- **Task details**: Produce word for word the lines of the data below running from the one that has "(70, 236) = (177, 139): none -> black pawn" to the one that has "(303, 212) = (281, 235): yellow", inclusive, and no others.

- **Excerpted records**:
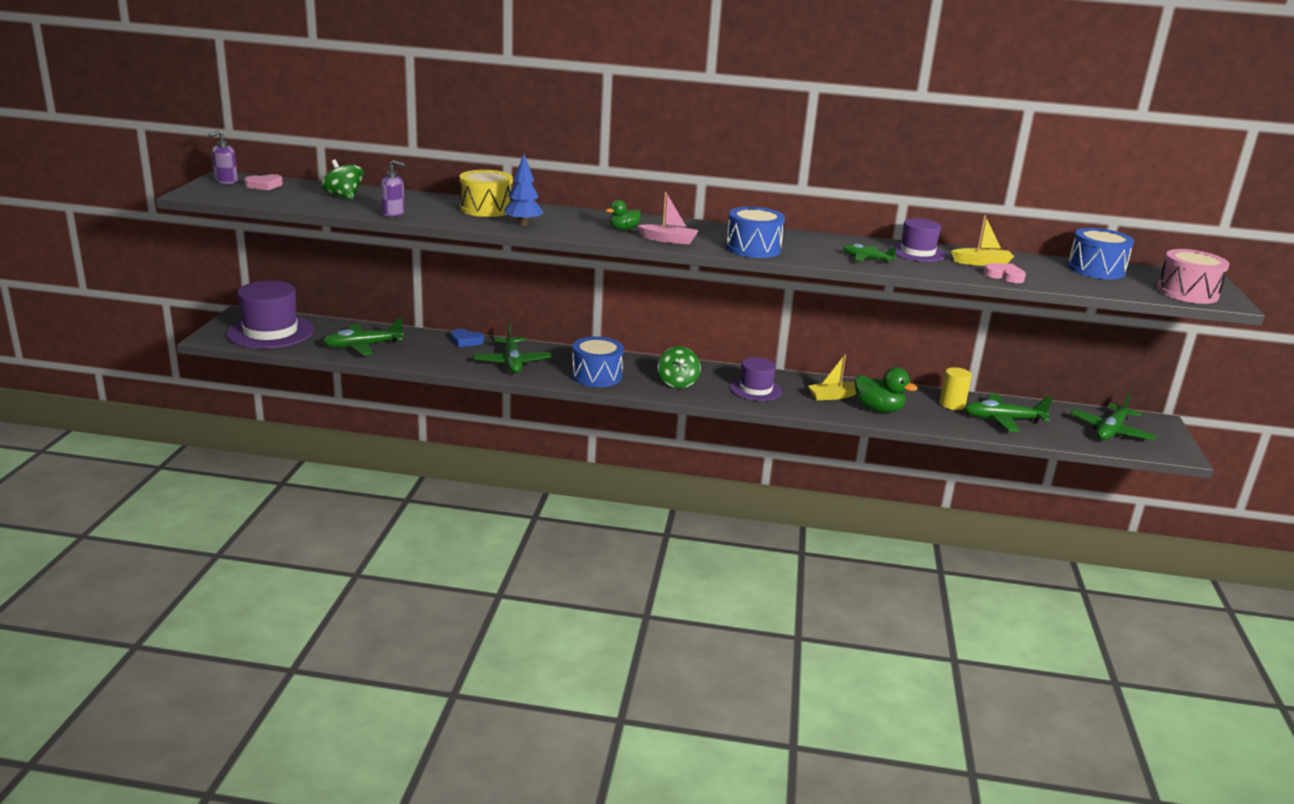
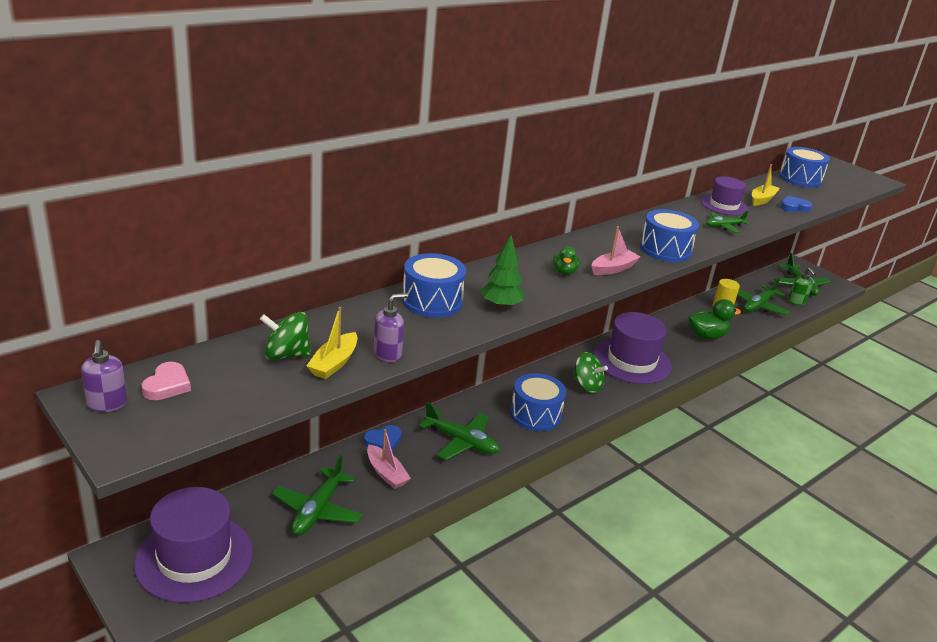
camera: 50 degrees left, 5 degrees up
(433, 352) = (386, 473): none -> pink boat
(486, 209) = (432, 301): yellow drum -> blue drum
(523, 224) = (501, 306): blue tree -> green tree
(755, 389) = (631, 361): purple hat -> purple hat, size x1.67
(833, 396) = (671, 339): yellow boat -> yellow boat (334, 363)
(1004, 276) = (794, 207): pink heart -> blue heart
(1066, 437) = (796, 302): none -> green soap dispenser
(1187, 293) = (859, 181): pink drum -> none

--

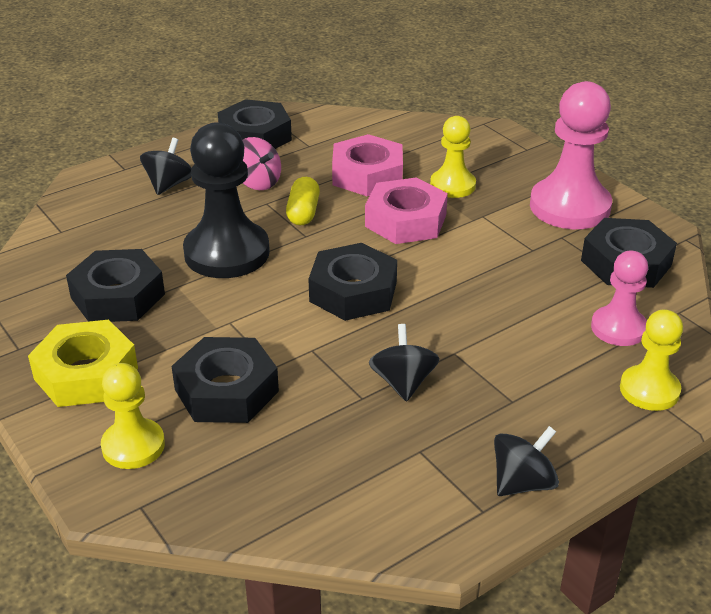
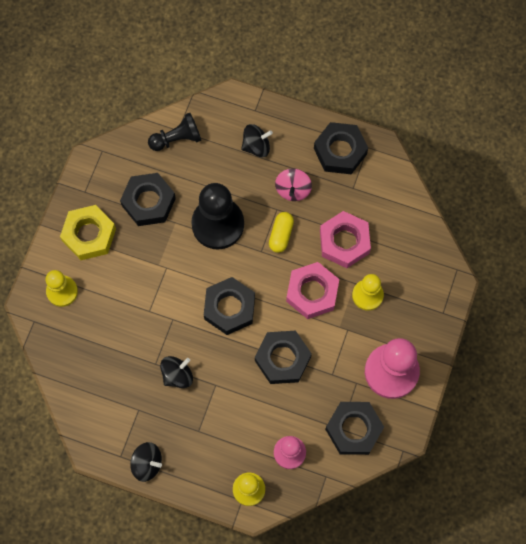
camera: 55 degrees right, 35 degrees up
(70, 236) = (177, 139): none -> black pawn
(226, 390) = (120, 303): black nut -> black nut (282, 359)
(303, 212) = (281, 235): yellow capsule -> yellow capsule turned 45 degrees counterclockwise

- **Solution for this problem**:
(70, 236) = (177, 139): none -> black pawn
(226, 390) = (120, 303): black nut -> black nut (282, 359)
(303, 212) = (281, 235): yellow capsule -> yellow capsule turned 45 degrees counterclockwise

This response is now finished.